+++ Available data +++

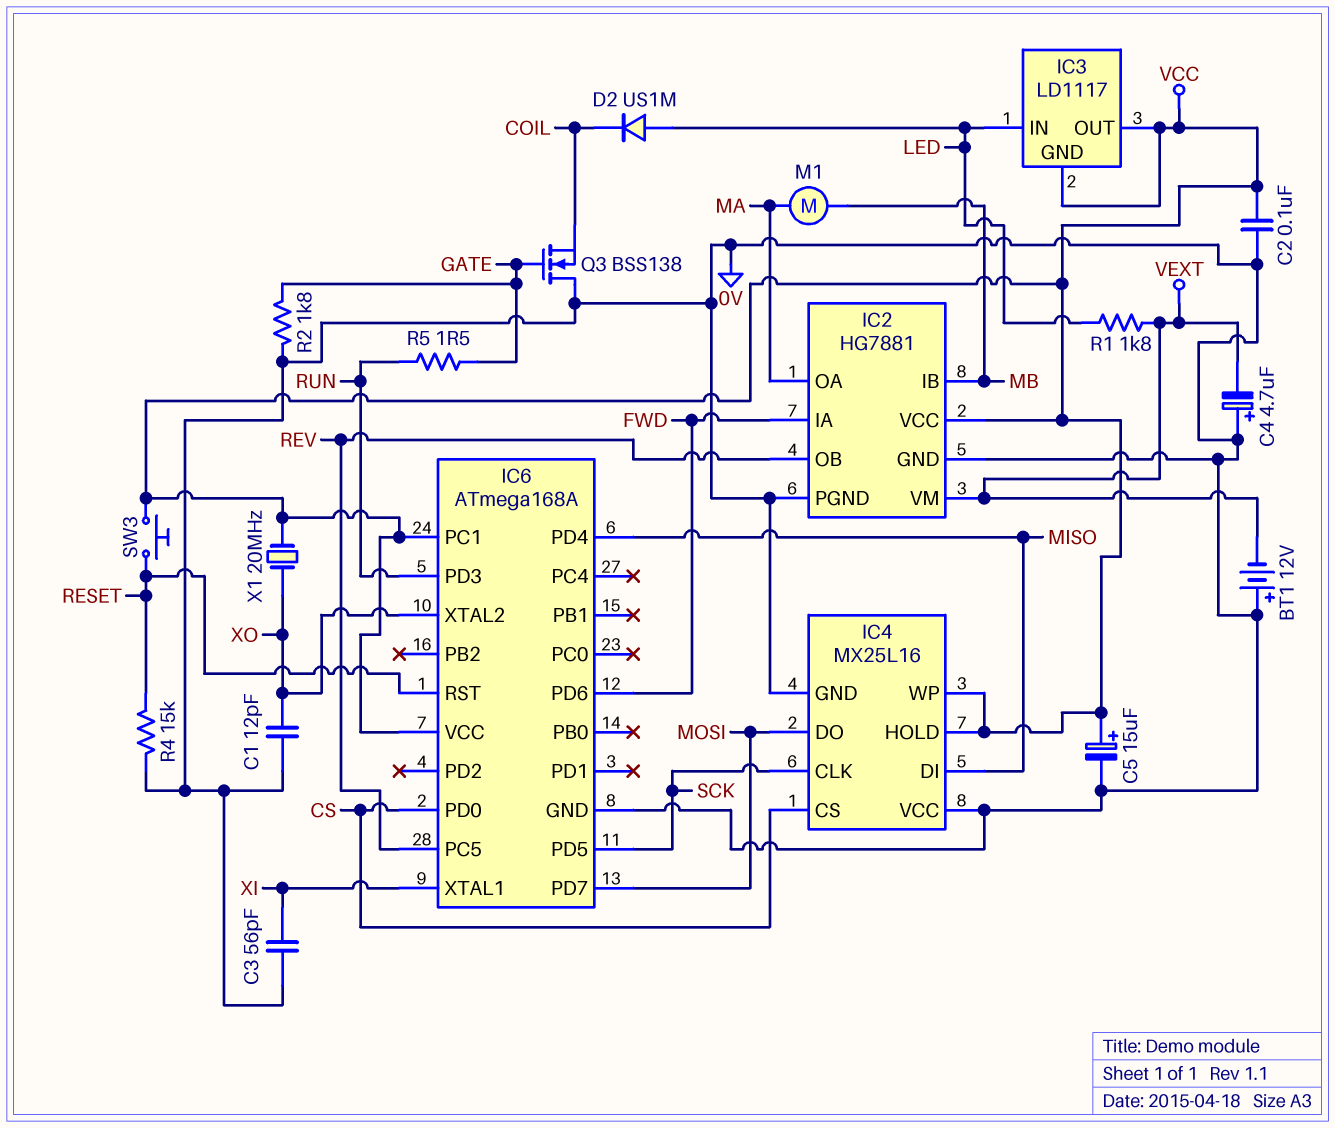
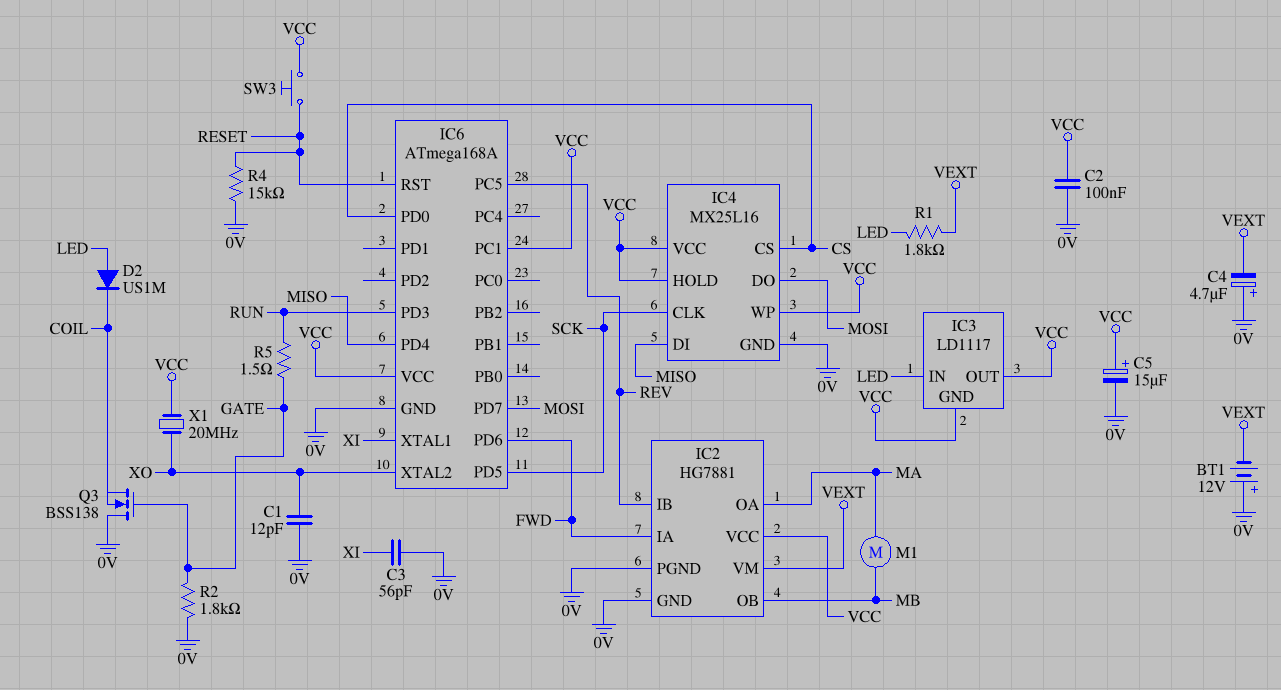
IC2 pin IB: MB -> REV
IC2 pin OB: REV -> MB
IC4 pin VCC: 0V -> VCC

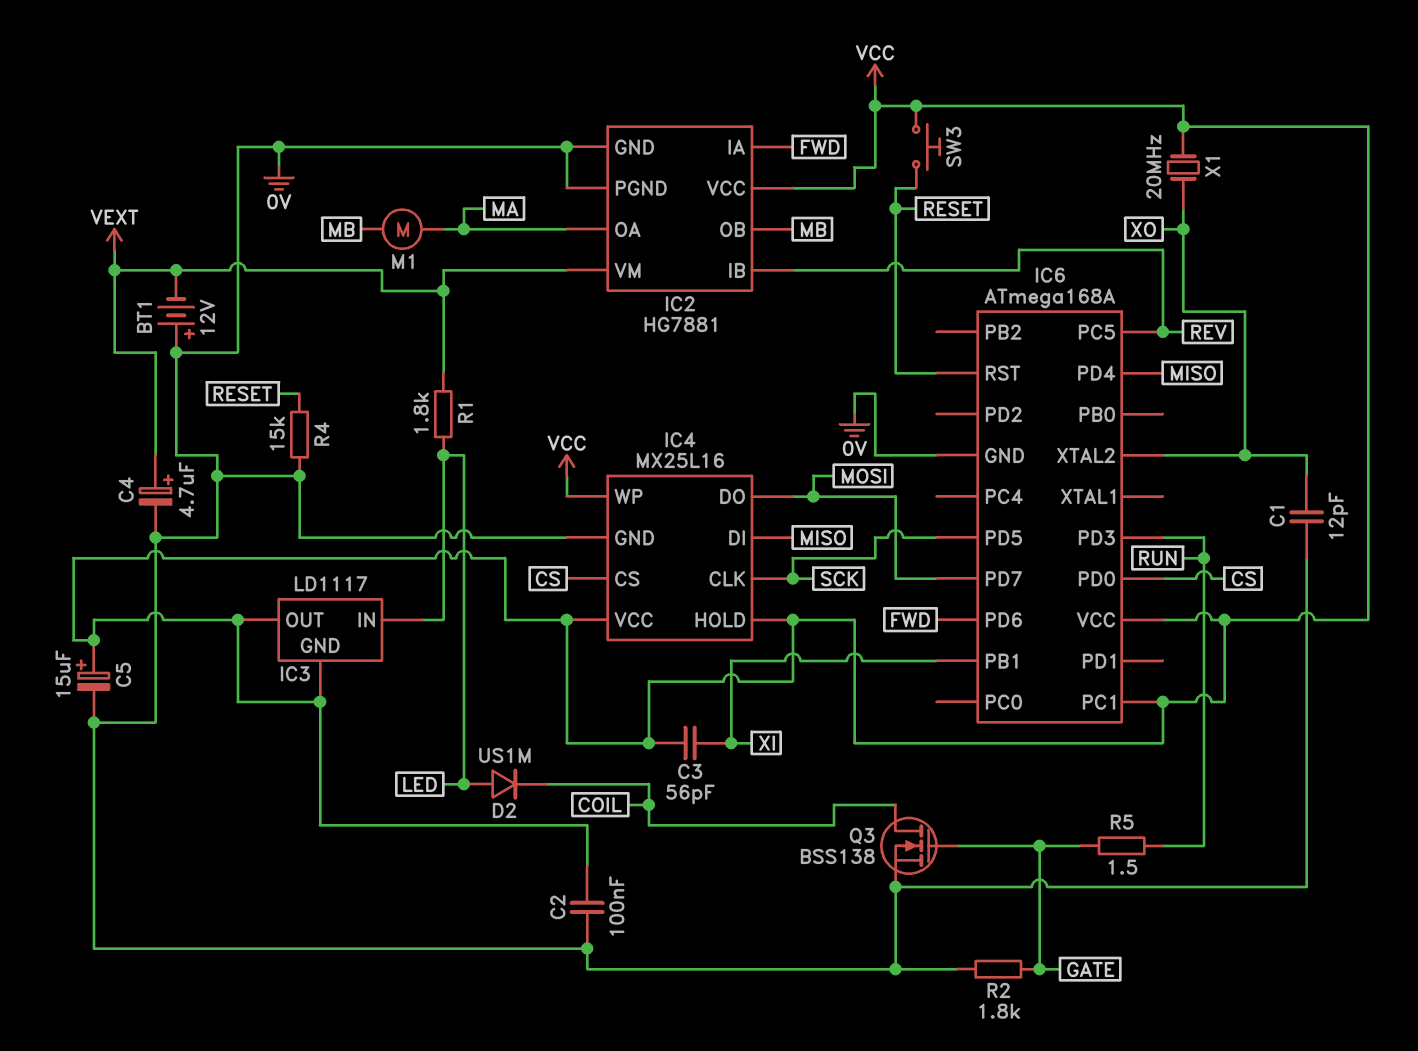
C3: 56pF (0V, XI) -> 56pF (VCC, XI)
C4: 4.7uF (plus 0V, minus VEXT) -> 4.7uF (plus VEXT, minus 0V)
IC6 pin PB1: none -> XI
IC6 pin XTAL1: XI -> none
Q3: NMOS BSS138 (G GATE, D 0V, S COIL) -> NMOS BSS138 (G GATE, D COIL, S 0V)

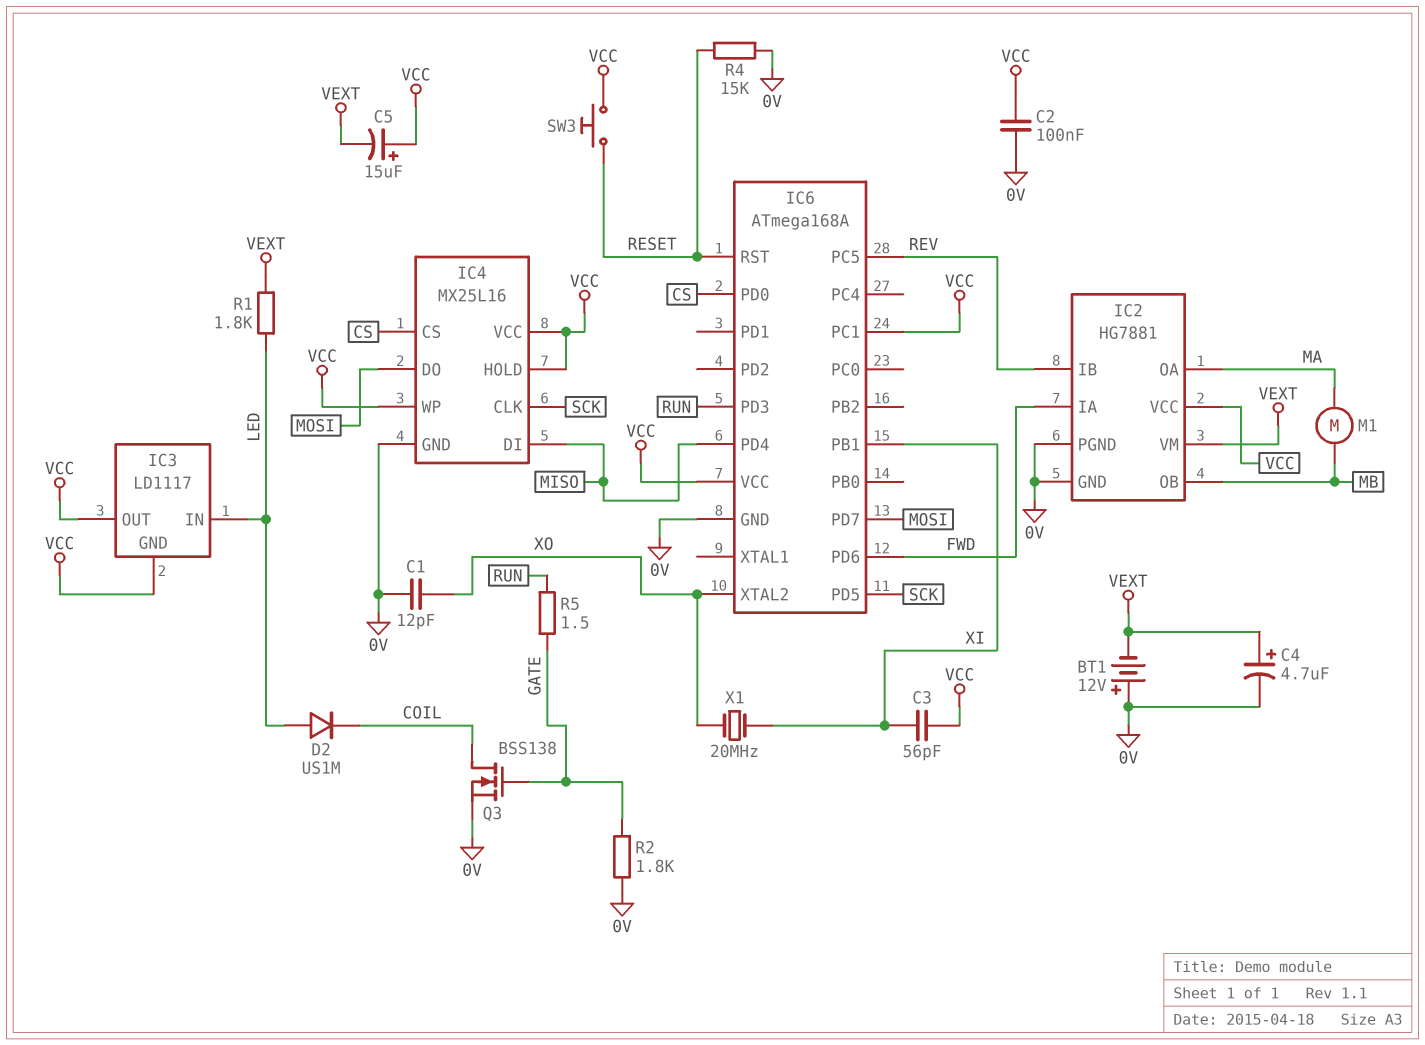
C5: 15uF (plus VCC, minus 0V) -> 15uF (plus VCC, minus VEXT)
X1: 20MHz (VCC, XO) -> 20MHz (XI, XO)

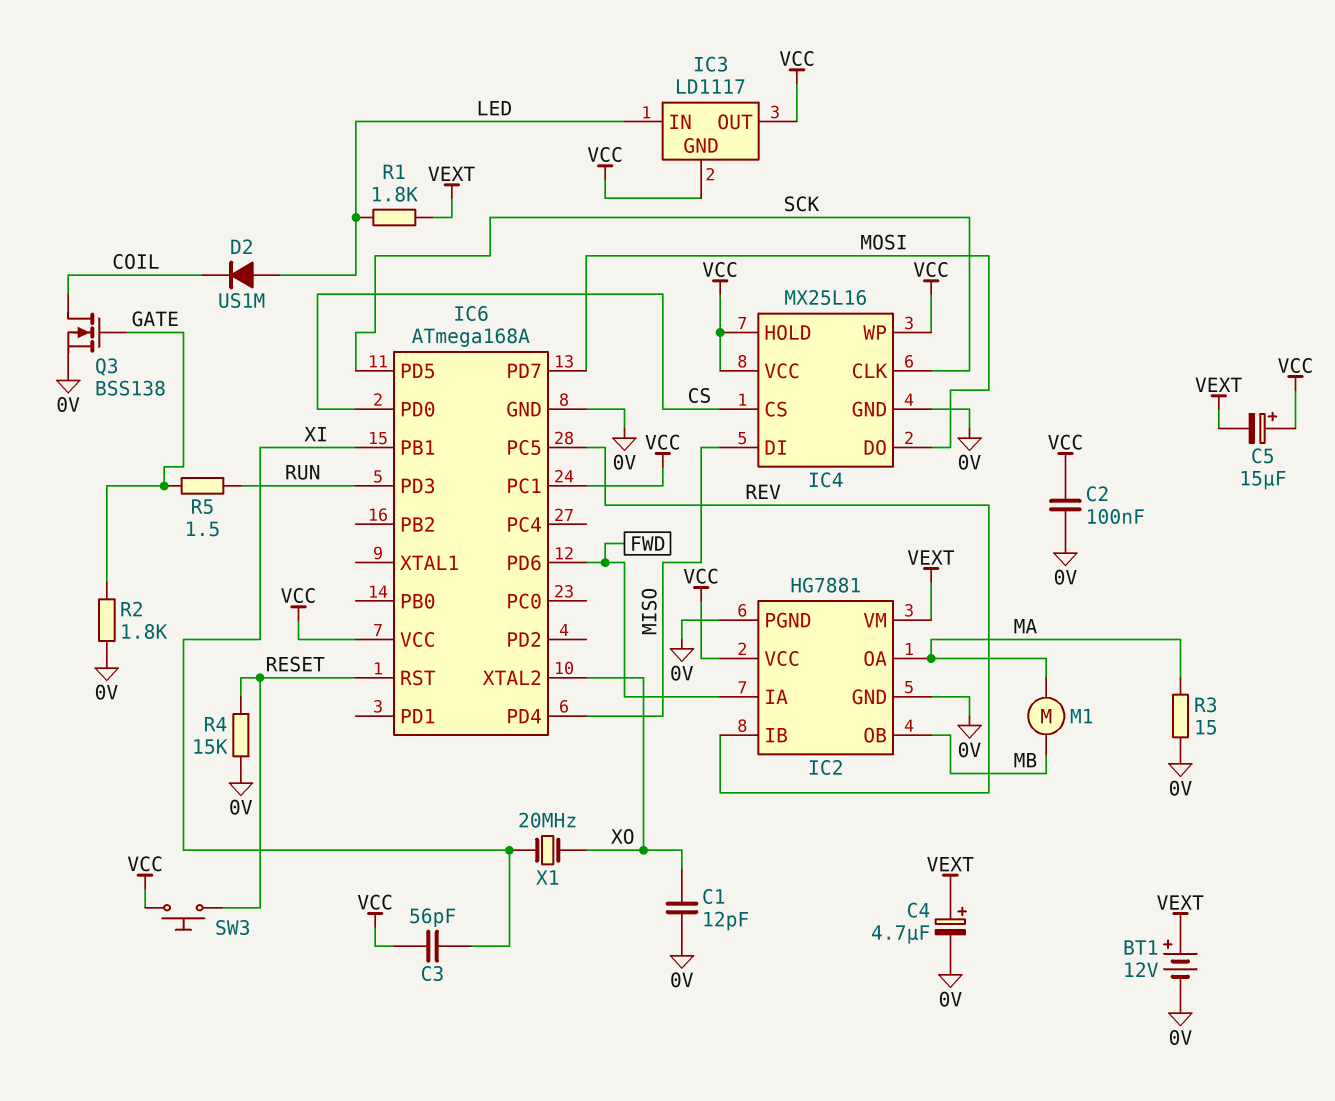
BT1: 12V (plus 0V, minus VEXT) -> 12V (plus VEXT, minus 0V)
R3: none -> 15 (0V, MA)

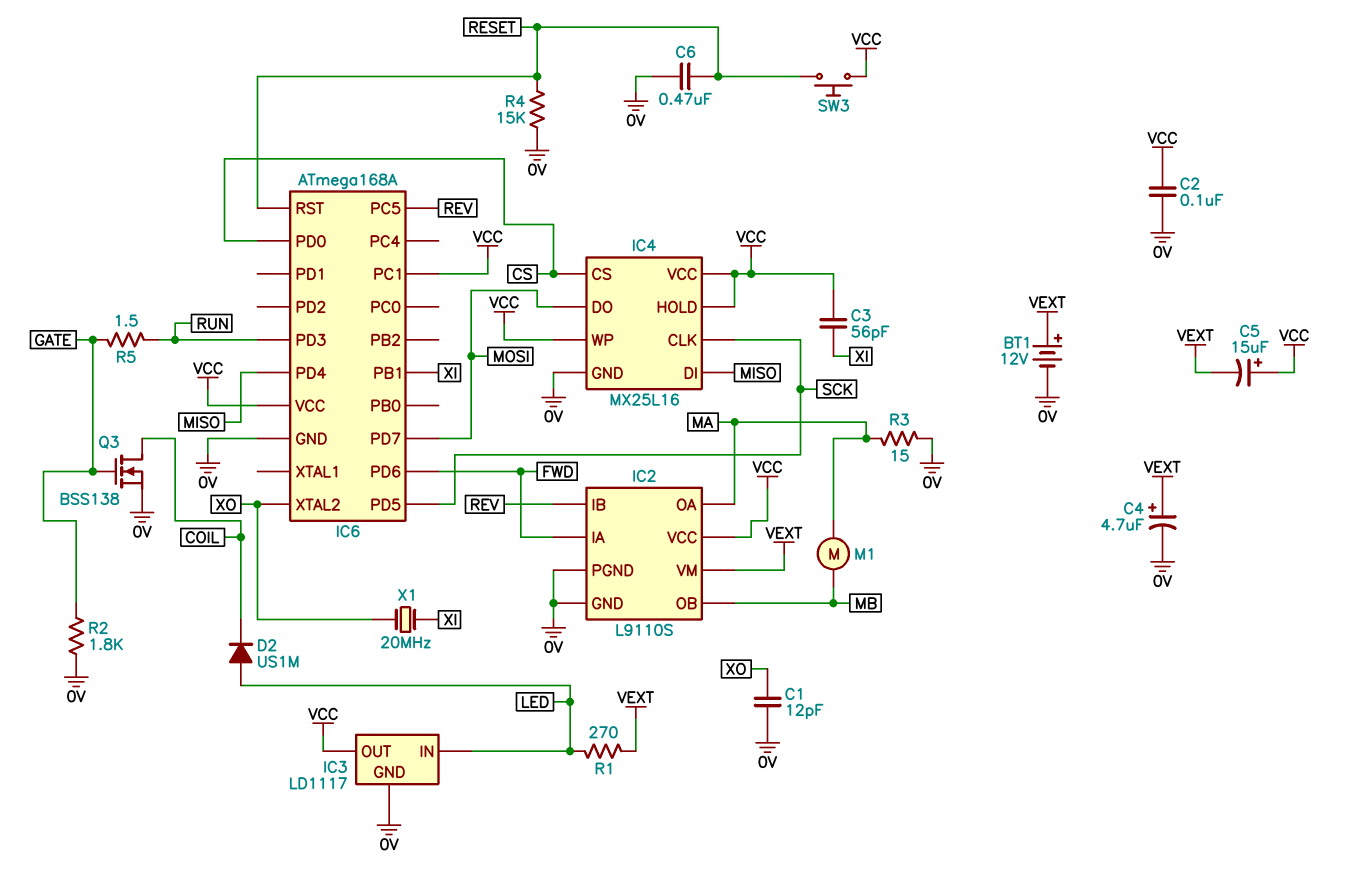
C6: none -> 470nF (0V, RESET)
IC2: HG7881 -> L9110S
IC3 pin GND: VCC -> 0V
R1: 1.8k (LED, VEXT) -> 270 (LED, VEXT)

+++

> Work required:
Hand back the data above exactly, with no images.

> Problem solution:
IC2 pin IB: MB -> REV
IC2 pin OB: REV -> MB
IC4 pin VCC: 0V -> VCC

C3: 56pF (0V, XI) -> 56pF (VCC, XI)
C4: 4.7uF (plus 0V, minus VEXT) -> 4.7uF (plus VEXT, minus 0V)
IC6 pin PB1: none -> XI
IC6 pin XTAL1: XI -> none
Q3: NMOS BSS138 (G GATE, D 0V, S COIL) -> NMOS BSS138 (G GATE, D COIL, S 0V)

C5: 15uF (plus VCC, minus 0V) -> 15uF (plus VCC, minus VEXT)
X1: 20MHz (VCC, XO) -> 20MHz (XI, XO)

BT1: 12V (plus 0V, minus VEXT) -> 12V (plus VEXT, minus 0V)
R3: none -> 15 (0V, MA)

C6: none -> 470nF (0V, RESET)
IC2: HG7881 -> L9110S
IC3 pin GND: VCC -> 0V
R1: 1.8k (LED, VEXT) -> 270 (LED, VEXT)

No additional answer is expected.